(Beginning of RECORD SET)
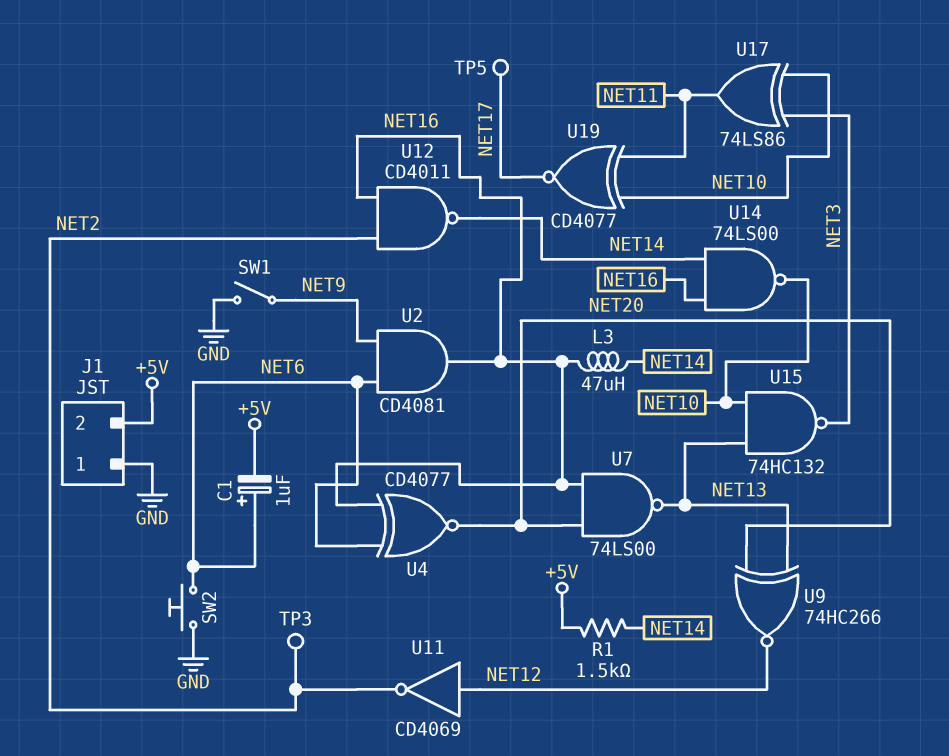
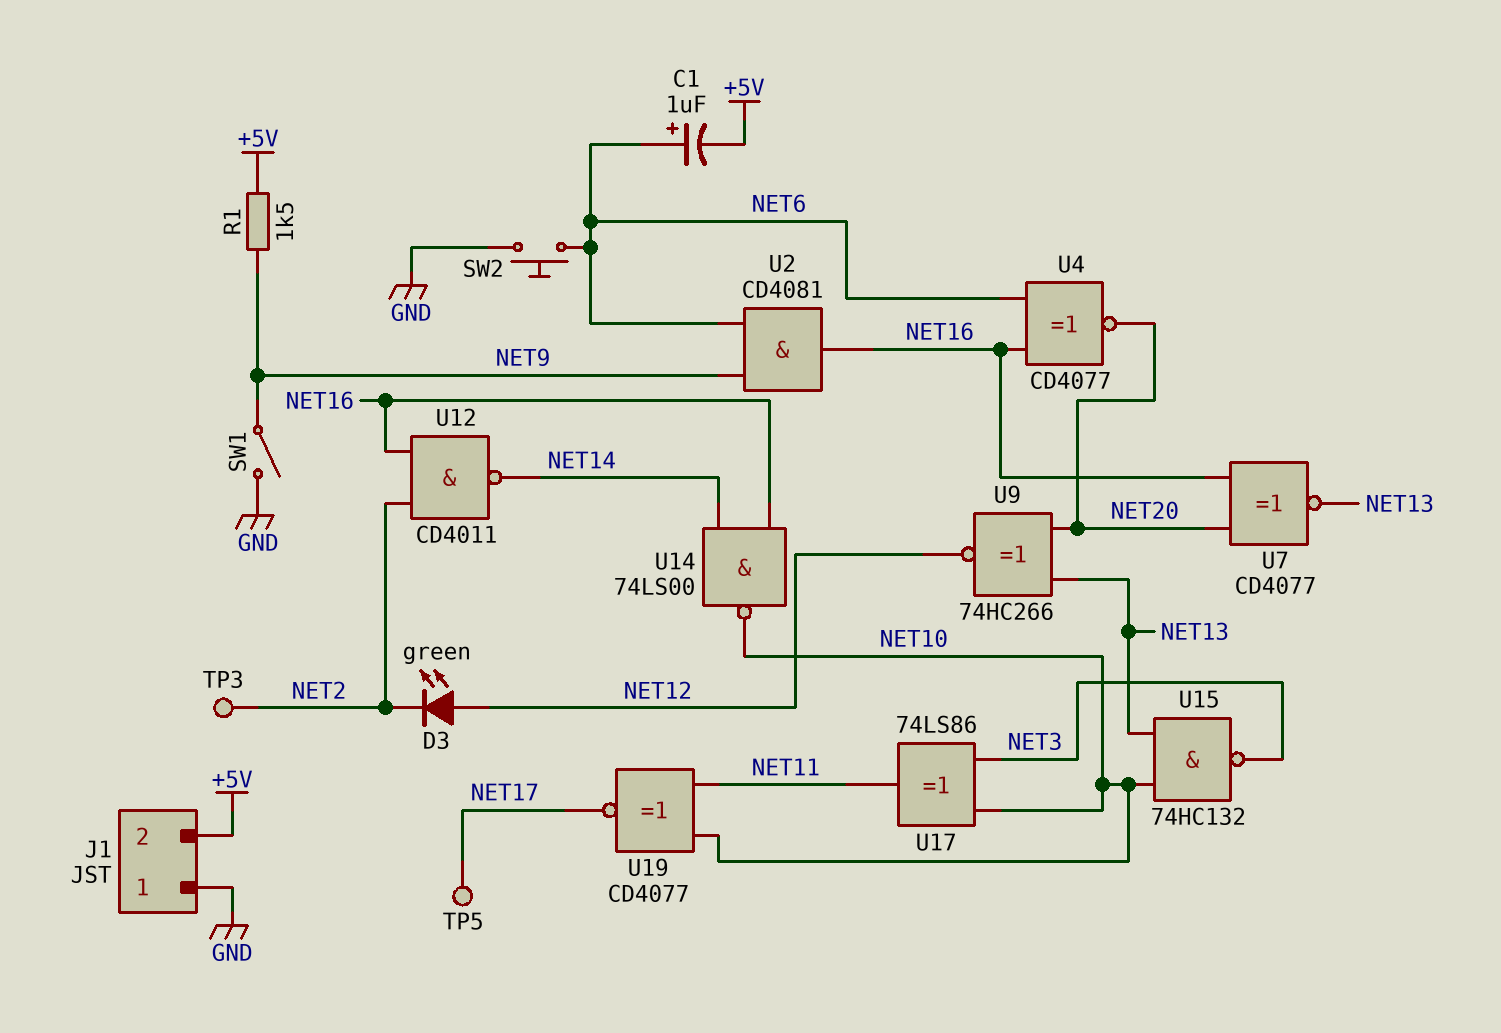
D3: none -> LED green (A NET12, K NET2)
L3: 47uH (NET14, NET16) -> none
R1: 1.5k (+5V, NET14) -> 1.5k (+5V, NET9)
U7: NAND 74LS00 (in NET16, in NET20, out NET13) -> XNOR CD4077 (in NET16, in NET20, out NET13)
U11: NOT CD4069 (in NET12, out NET2) -> none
(End of RECORD SET)
(TASK TO COMPLETE):
Include both ends. Return the line holding "U7: NAND 74LS00" and all lines after it in the records above, exactly as written.

(SOLVED PROBLEM):
U7: NAND 74LS00 (in NET16, in NET20, out NET13) -> XNOR CD4077 (in NET16, in NET20, out NET13)
U11: NOT CD4069 (in NET12, out NET2) -> none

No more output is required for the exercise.